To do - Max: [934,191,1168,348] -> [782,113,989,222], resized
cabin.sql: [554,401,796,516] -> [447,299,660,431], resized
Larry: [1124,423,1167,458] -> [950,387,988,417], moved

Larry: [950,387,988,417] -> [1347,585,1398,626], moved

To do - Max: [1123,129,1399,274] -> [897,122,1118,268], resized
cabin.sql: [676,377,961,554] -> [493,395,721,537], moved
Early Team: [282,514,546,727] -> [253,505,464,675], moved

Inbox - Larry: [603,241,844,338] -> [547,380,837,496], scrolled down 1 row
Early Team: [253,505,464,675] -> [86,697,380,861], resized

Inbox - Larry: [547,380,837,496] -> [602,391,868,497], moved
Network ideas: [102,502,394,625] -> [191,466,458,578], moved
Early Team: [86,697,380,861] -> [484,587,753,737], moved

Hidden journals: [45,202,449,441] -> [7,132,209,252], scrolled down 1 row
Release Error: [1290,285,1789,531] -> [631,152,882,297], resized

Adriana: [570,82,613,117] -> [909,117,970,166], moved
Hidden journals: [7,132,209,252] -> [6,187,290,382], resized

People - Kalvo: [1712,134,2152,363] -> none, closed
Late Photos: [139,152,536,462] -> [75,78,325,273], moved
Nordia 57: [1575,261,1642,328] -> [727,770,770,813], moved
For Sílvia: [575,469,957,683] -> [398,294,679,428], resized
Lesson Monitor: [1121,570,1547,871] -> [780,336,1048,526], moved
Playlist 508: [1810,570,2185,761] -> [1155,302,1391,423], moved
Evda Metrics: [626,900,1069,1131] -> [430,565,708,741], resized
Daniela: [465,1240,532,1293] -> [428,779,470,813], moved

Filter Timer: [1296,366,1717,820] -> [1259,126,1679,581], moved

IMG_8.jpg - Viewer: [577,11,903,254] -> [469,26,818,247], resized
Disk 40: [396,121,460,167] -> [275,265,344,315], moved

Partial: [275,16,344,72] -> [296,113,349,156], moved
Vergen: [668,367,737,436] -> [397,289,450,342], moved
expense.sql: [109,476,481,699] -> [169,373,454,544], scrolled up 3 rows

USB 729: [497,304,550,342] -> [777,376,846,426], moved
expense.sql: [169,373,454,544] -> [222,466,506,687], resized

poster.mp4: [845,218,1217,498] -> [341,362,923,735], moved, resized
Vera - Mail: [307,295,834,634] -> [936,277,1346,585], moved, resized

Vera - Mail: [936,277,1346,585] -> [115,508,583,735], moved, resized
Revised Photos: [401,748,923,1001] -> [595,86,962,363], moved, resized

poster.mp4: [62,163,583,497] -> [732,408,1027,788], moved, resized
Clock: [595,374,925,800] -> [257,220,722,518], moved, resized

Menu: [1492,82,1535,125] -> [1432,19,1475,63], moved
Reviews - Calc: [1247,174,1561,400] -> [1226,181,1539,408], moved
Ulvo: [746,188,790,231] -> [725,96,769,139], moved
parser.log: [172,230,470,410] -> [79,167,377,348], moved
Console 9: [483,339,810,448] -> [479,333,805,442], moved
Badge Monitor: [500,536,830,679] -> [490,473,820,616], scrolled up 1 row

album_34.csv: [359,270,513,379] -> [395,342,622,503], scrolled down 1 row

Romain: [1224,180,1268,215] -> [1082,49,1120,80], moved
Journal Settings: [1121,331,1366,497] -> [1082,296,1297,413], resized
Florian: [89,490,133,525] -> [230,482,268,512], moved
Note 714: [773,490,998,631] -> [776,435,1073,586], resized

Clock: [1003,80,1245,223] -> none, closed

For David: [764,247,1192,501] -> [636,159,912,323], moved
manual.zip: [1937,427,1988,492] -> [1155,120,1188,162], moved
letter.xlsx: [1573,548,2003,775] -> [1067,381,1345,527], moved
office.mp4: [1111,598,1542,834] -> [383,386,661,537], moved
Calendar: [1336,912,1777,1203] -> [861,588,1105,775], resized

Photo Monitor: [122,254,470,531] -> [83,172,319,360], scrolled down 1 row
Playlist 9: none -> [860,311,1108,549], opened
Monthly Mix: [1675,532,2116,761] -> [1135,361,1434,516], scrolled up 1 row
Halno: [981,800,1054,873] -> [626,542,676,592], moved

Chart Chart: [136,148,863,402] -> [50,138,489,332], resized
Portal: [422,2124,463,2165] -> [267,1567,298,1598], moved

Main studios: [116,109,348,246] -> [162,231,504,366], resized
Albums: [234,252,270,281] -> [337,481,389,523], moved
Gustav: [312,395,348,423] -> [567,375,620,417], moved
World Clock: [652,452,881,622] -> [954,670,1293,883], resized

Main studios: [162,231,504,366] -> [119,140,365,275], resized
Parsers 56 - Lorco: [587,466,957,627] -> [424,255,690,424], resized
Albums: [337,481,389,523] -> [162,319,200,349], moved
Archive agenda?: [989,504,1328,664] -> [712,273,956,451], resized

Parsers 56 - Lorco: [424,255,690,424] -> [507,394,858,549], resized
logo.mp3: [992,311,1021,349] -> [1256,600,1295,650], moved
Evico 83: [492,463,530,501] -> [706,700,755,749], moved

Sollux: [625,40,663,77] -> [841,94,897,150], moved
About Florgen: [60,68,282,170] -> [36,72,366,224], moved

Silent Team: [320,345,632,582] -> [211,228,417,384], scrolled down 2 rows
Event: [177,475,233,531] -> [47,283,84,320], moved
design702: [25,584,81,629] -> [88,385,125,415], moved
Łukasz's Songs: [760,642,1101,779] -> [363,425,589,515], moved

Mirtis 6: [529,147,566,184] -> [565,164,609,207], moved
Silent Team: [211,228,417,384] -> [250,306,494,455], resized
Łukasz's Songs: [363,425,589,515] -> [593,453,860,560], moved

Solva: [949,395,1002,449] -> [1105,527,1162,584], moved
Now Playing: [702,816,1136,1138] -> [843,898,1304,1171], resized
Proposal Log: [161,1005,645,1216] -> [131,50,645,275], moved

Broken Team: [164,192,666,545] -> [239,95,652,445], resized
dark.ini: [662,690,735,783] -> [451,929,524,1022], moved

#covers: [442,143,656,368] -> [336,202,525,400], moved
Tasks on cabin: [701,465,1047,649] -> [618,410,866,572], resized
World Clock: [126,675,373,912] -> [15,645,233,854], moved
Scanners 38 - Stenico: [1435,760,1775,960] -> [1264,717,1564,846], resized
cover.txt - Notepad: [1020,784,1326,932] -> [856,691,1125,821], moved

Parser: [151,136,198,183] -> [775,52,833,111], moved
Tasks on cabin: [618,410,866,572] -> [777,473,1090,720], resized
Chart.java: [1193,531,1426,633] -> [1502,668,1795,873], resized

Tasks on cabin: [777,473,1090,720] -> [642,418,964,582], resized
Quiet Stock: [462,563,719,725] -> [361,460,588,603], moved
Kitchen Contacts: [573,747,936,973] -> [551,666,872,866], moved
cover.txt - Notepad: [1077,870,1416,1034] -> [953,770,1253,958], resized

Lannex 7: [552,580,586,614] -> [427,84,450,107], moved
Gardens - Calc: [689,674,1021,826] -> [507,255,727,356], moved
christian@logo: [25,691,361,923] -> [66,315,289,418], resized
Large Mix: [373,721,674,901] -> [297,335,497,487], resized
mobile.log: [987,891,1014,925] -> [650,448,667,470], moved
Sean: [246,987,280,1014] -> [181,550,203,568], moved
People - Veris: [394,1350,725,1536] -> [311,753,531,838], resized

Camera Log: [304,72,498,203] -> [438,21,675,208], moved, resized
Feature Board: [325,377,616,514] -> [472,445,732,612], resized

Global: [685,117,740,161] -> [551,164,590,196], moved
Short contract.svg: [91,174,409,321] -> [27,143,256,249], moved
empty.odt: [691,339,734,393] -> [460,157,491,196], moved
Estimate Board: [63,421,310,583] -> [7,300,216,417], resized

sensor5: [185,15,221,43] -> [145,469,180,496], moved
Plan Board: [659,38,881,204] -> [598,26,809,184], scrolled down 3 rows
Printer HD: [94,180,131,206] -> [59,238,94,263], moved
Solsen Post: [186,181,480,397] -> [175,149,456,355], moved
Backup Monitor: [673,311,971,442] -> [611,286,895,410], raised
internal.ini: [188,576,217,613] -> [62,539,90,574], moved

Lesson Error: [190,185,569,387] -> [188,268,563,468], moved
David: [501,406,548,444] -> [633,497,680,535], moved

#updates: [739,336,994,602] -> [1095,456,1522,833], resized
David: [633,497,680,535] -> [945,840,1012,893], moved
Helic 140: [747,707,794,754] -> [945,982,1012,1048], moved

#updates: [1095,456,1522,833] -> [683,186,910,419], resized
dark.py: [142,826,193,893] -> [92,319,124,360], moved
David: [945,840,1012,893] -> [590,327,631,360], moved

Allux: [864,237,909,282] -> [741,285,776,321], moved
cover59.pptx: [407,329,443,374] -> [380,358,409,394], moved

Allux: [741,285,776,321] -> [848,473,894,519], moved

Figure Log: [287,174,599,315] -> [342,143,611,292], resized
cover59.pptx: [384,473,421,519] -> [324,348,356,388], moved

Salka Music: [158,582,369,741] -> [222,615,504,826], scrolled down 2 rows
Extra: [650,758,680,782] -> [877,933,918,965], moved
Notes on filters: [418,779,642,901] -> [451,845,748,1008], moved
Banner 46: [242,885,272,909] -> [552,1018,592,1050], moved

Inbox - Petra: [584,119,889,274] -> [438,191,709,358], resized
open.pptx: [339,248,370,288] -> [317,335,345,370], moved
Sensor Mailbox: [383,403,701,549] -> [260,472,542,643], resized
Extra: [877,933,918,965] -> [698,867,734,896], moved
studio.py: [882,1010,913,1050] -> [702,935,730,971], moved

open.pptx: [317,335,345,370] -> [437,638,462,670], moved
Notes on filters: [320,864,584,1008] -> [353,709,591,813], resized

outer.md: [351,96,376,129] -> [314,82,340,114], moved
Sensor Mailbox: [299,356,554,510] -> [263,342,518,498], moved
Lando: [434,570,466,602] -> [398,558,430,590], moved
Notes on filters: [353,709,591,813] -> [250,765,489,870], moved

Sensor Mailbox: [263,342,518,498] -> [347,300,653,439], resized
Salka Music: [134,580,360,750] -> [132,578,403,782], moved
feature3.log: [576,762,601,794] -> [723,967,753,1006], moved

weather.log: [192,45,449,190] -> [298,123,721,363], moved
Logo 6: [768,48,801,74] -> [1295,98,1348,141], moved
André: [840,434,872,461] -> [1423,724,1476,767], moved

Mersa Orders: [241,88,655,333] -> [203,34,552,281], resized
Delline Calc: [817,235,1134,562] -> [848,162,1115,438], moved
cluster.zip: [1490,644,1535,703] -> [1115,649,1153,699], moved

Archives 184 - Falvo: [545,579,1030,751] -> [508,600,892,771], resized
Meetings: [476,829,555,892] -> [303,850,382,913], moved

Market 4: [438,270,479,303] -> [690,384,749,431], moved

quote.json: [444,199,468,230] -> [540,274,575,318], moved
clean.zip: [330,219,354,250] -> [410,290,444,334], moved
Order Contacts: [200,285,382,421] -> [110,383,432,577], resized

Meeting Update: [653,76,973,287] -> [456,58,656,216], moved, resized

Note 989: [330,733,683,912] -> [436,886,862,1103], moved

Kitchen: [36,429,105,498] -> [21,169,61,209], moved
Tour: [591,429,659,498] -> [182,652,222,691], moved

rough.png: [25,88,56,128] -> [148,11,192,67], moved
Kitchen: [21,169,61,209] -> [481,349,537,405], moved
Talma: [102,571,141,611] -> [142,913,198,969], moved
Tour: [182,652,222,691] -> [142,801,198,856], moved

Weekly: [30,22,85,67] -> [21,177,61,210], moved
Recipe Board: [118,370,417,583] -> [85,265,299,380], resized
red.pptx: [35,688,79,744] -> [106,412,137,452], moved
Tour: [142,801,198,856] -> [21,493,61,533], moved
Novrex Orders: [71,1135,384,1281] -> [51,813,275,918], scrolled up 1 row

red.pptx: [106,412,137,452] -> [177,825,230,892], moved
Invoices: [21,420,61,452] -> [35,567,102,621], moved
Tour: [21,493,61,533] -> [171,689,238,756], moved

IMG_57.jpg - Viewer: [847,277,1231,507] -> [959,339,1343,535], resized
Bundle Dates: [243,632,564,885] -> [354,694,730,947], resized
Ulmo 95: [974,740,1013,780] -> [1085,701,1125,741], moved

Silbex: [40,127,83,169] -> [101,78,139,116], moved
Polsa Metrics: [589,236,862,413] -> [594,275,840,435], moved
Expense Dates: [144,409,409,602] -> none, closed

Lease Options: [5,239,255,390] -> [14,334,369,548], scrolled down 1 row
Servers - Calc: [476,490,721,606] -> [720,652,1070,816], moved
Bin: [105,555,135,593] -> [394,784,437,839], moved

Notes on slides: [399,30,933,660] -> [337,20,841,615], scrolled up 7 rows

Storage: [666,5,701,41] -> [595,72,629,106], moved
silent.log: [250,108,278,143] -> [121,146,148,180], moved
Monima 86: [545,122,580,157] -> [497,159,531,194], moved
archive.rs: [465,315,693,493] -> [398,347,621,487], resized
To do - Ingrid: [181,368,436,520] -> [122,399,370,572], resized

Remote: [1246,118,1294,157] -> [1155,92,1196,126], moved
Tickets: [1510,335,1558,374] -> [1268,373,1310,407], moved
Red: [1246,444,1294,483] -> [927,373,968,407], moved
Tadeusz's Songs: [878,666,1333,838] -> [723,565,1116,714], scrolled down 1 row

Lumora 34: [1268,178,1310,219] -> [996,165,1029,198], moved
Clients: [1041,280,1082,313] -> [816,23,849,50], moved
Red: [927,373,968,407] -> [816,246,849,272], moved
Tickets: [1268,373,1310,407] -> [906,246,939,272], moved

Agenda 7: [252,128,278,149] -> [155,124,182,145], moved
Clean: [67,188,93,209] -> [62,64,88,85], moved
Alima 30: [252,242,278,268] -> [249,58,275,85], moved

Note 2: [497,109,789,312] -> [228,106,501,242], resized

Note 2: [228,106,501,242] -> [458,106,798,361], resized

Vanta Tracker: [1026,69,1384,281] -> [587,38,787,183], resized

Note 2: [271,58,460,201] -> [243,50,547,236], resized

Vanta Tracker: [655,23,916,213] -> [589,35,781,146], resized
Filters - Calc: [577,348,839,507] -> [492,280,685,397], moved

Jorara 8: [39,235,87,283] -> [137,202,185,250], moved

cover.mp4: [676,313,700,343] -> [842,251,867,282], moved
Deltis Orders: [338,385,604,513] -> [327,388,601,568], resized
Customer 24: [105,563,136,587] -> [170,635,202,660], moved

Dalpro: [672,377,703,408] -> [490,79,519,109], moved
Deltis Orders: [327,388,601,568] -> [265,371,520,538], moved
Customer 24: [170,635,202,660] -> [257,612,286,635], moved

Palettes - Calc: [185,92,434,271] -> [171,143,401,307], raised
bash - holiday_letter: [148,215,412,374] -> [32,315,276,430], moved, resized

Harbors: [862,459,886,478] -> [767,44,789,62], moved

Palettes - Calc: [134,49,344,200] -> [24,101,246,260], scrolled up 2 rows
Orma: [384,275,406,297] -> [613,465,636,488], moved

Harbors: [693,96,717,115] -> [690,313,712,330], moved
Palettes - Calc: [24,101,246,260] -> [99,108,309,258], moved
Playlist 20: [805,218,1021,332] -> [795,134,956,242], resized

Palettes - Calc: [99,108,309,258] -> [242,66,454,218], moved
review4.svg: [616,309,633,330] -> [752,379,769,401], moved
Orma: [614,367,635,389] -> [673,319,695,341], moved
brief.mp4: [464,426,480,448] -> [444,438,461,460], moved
★ ★ ★
## [INSTRUCTIONS FOR THE TASK]
Would you please write out, exactly and with no other lines, the stretch of the listing above from the line containing "Meeting Update: [653,76,973,287]" through the line containing "Lease Options: [5,239,255,390]"?

## [WRITTEN ANSWER]
Meeting Update: [653,76,973,287] -> [456,58,656,216], moved, resized

Note 989: [330,733,683,912] -> [436,886,862,1103], moved

Kitchen: [36,429,105,498] -> [21,169,61,209], moved
Tour: [591,429,659,498] -> [182,652,222,691], moved

rough.png: [25,88,56,128] -> [148,11,192,67], moved
Kitchen: [21,169,61,209] -> [481,349,537,405], moved
Talma: [102,571,141,611] -> [142,913,198,969], moved
Tour: [182,652,222,691] -> [142,801,198,856], moved

Weekly: [30,22,85,67] -> [21,177,61,210], moved
Recipe Board: [118,370,417,583] -> [85,265,299,380], resized
red.pptx: [35,688,79,744] -> [106,412,137,452], moved
Tour: [142,801,198,856] -> [21,493,61,533], moved
Novrex Orders: [71,1135,384,1281] -> [51,813,275,918], scrolled up 1 row

red.pptx: [106,412,137,452] -> [177,825,230,892], moved
Invoices: [21,420,61,452] -> [35,567,102,621], moved
Tour: [21,493,61,533] -> [171,689,238,756], moved

IMG_57.jpg - Viewer: [847,277,1231,507] -> [959,339,1343,535], resized
Bundle Dates: [243,632,564,885] -> [354,694,730,947], resized
Ulmo 95: [974,740,1013,780] -> [1085,701,1125,741], moved

Silbex: [40,127,83,169] -> [101,78,139,116], moved
Polsa Metrics: [589,236,862,413] -> [594,275,840,435], moved
Expense Dates: [144,409,409,602] -> none, closed

Lease Options: [5,239,255,390] -> [14,334,369,548], scrolled down 1 row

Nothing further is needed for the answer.